If a line in the data holds "tape", copy that line out in full.
Start of Records to use
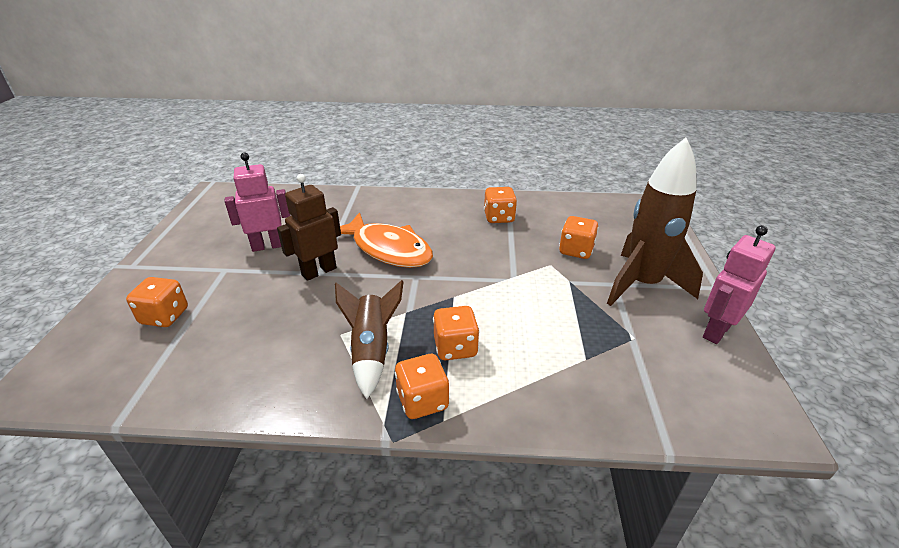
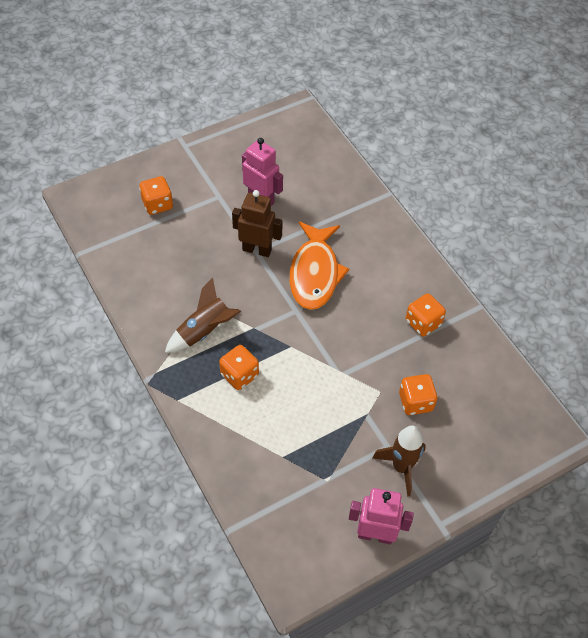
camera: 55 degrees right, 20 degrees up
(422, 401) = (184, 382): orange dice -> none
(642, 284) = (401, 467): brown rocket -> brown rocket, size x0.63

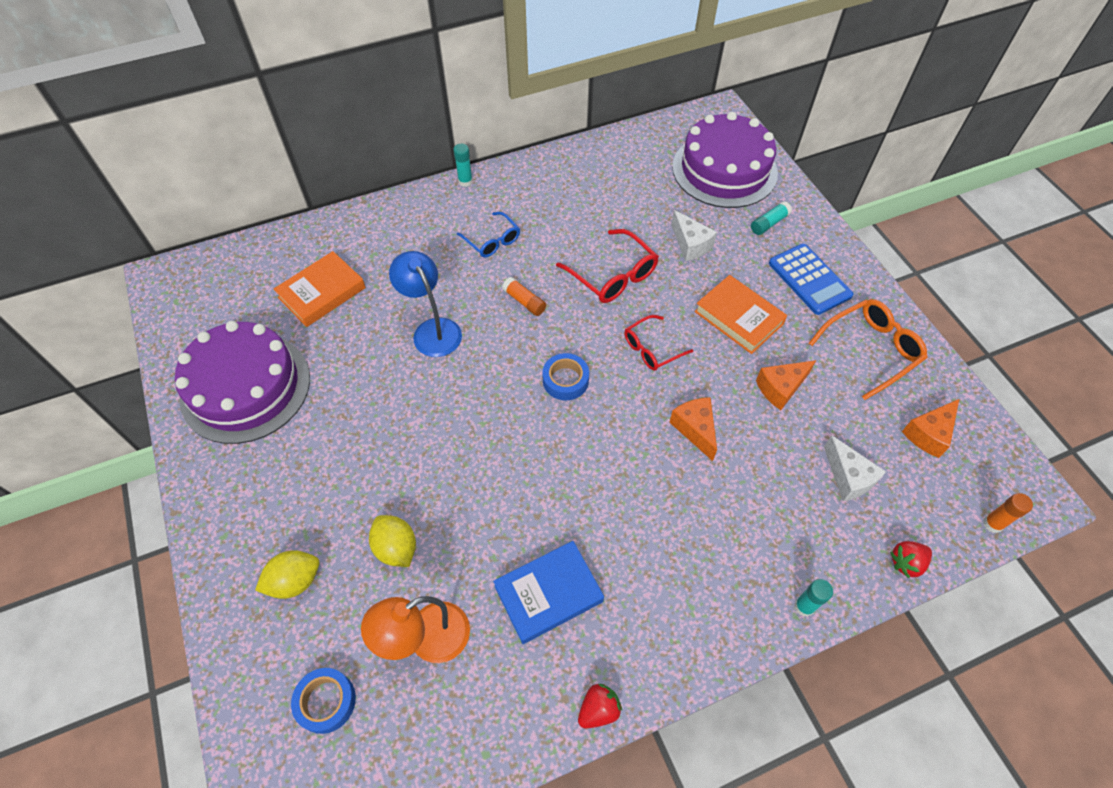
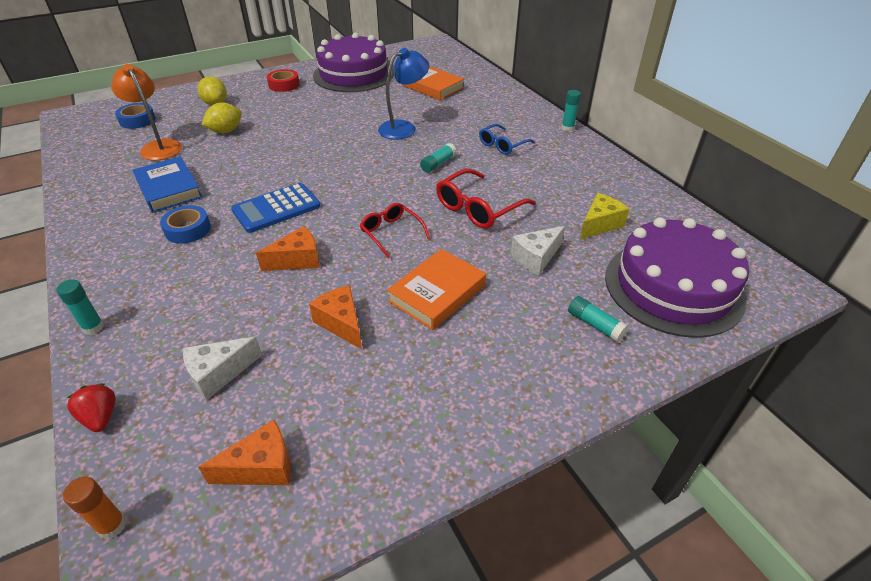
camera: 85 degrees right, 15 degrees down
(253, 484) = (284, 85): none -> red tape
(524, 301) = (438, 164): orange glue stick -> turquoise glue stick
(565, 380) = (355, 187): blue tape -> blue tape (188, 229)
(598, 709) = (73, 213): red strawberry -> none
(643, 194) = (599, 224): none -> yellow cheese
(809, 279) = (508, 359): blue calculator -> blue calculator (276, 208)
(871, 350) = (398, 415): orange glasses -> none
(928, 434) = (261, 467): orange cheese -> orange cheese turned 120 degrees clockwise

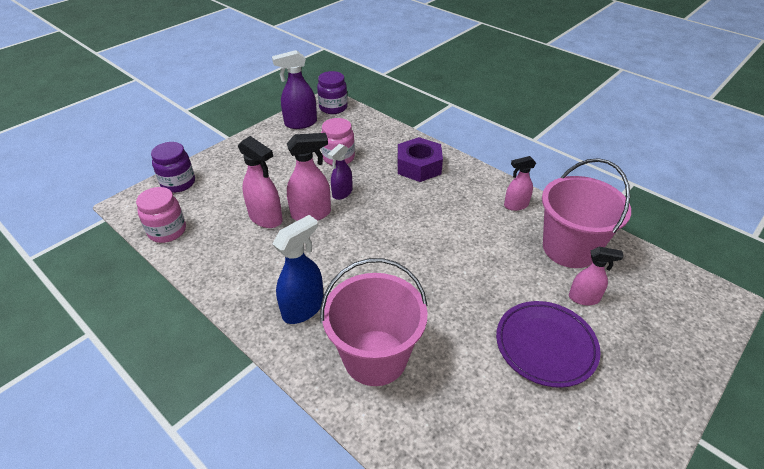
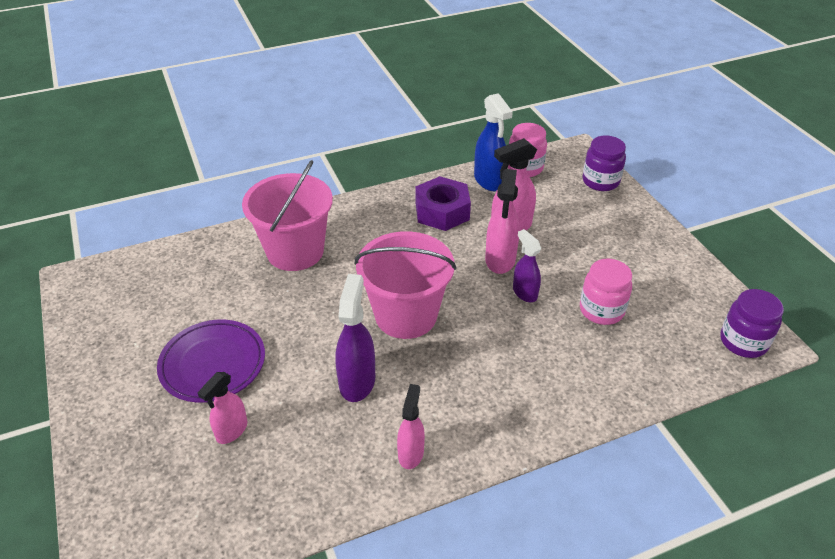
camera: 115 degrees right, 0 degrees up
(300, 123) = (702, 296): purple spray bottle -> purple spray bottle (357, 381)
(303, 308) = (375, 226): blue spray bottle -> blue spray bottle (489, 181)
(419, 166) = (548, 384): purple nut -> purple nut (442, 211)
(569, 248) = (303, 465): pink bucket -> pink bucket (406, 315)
End of Records to use
Start of Records to use
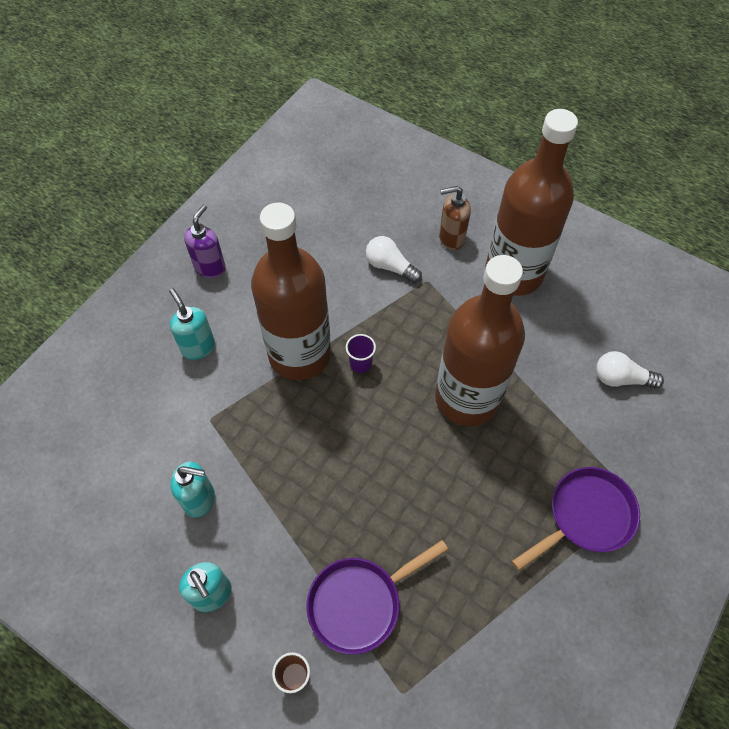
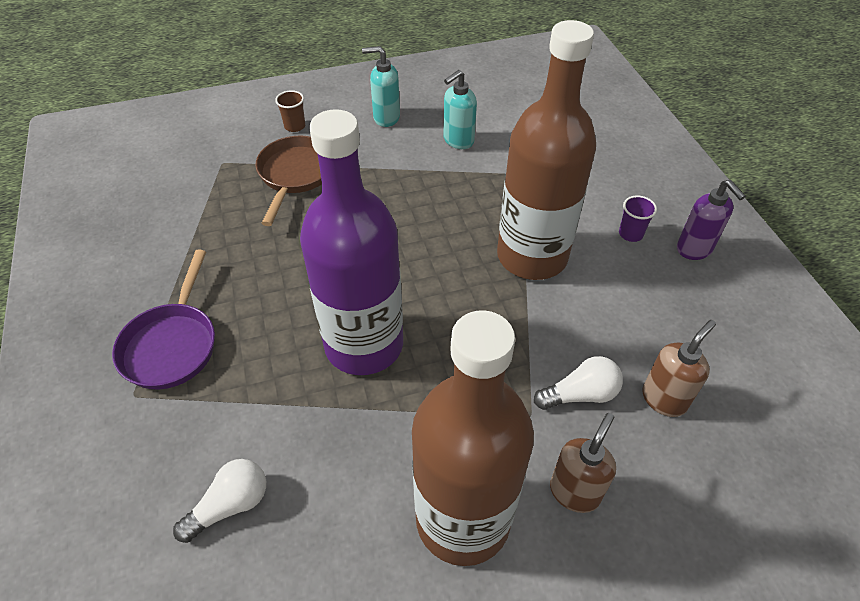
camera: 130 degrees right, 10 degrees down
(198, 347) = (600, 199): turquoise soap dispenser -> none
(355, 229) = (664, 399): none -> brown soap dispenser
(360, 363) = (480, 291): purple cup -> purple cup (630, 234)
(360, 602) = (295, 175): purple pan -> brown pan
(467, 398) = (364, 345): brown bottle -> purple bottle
End of Records to use
Start of Records to use
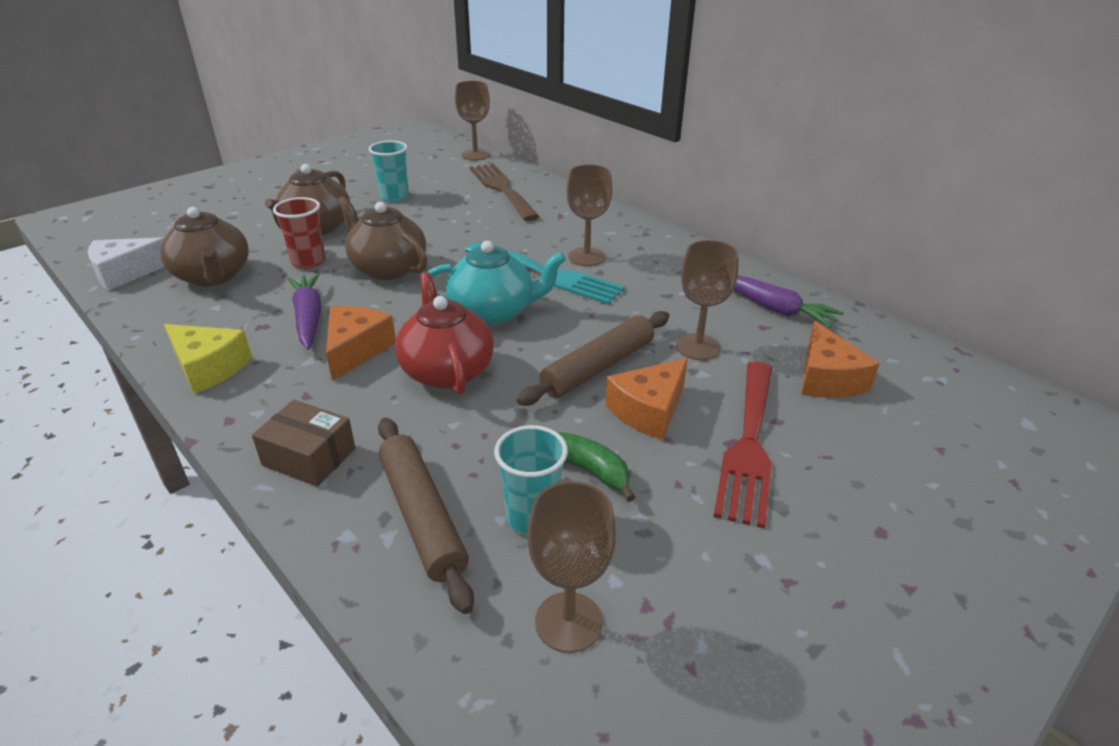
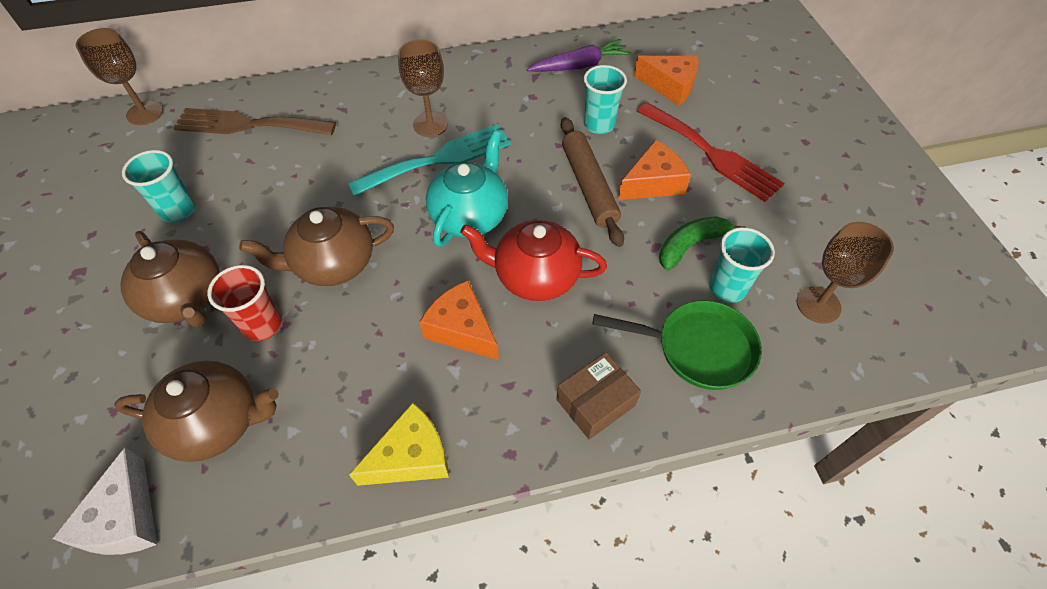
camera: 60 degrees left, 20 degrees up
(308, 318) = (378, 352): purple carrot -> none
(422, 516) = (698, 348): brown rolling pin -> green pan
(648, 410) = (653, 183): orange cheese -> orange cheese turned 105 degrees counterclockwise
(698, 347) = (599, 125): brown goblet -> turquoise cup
End of Records to use
Task answer:
(253, 484) = (284, 85): none -> red tape
(565, 380) = (355, 187): blue tape -> blue tape (188, 229)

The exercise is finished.